• DATASET:
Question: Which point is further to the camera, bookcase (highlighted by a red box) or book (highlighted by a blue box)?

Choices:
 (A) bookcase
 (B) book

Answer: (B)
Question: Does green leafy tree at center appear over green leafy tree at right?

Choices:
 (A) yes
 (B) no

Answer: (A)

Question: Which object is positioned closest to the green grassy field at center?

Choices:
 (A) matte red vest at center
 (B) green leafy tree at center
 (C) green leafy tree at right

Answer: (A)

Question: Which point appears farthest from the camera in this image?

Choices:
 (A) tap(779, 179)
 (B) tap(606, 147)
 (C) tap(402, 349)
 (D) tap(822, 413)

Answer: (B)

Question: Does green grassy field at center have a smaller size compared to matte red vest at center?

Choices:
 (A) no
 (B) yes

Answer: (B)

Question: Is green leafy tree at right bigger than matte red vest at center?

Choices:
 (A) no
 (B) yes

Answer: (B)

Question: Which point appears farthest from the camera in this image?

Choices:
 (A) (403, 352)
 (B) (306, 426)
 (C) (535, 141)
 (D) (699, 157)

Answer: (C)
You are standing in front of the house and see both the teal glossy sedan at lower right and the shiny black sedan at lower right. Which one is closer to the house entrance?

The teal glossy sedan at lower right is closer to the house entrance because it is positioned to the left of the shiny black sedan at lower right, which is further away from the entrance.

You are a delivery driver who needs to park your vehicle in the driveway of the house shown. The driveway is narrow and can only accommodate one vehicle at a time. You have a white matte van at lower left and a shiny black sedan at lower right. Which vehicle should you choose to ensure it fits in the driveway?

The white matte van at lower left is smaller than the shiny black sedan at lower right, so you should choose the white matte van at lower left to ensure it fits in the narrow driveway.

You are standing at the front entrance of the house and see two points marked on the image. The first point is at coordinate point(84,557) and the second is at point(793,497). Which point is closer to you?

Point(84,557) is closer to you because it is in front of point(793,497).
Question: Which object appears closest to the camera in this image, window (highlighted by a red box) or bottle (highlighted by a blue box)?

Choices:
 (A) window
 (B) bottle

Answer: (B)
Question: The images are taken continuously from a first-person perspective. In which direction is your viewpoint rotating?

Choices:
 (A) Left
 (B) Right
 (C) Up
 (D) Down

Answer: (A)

• WRITTEN EXERCISE: Can you reproduce every one of the entries above verbatim, without changing a single character?

• EXERCISE RESULT:
Question: Which point is further to the camera, bookcase (highlighted by a red box) or book (highlighted by a blue box)?

Choices:
 (A) bookcase
 (B) book

Answer: (B)
Question: Does green leafy tree at center appear over green leafy tree at right?

Choices:
 (A) yes
 (B) no

Answer: (A)

Question: Which object is positioned closest to the green grassy field at center?

Choices:
 (A) matte red vest at center
 (B) green leafy tree at center
 (C) green leafy tree at right

Answer: (A)

Question: Which point appears farthest from the camera in this image?

Choices:
 (A) tap(779, 179)
 (B) tap(606, 147)
 (C) tap(402, 349)
 (D) tap(822, 413)

Answer: (B)

Question: Does green grassy field at center have a smaller size compared to matte red vest at center?

Choices:
 (A) no
 (B) yes

Answer: (B)

Question: Is green leafy tree at right bigger than matte red vest at center?

Choices:
 (A) no
 (B) yes

Answer: (B)

Question: Which point appears farthest from the camera in this image?

Choices:
 (A) (403, 352)
 (B) (306, 426)
 (C) (535, 141)
 (D) (699, 157)

Answer: (C)
You are standing in front of the house and see both the teal glossy sedan at lower right and the shiny black sedan at lower right. Which one is closer to the house entrance?

The teal glossy sedan at lower right is closer to the house entrance because it is positioned to the left of the shiny black sedan at lower right, which is further away from the entrance.

You are a delivery driver who needs to park your vehicle in the driveway of the house shown. The driveway is narrow and can only accommodate one vehicle at a time. You have a white matte van at lower left and a shiny black sedan at lower right. Which vehicle should you choose to ensure it fits in the driveway?

The white matte van at lower left is smaller than the shiny black sedan at lower right, so you should choose the white matte van at lower left to ensure it fits in the narrow driveway.

You are standing at the front entrance of the house and see two points marked on the image. The first point is at coordinate point(84,557) and the second is at point(793,497). Which point is closer to you?

Point(84,557) is closer to you because it is in front of point(793,497).
Question: Which object appears closest to the camera in this image, window (highlighted by a red box) or bottle (highlighted by a blue box)?

Choices:
 (A) window
 (B) bottle

Answer: (B)
Question: The images are taken continuously from a first-person perspective. In which direction is your viewpoint rotating?

Choices:
 (A) Left
 (B) Right
 (C) Up
 (D) Down

Answer: (A)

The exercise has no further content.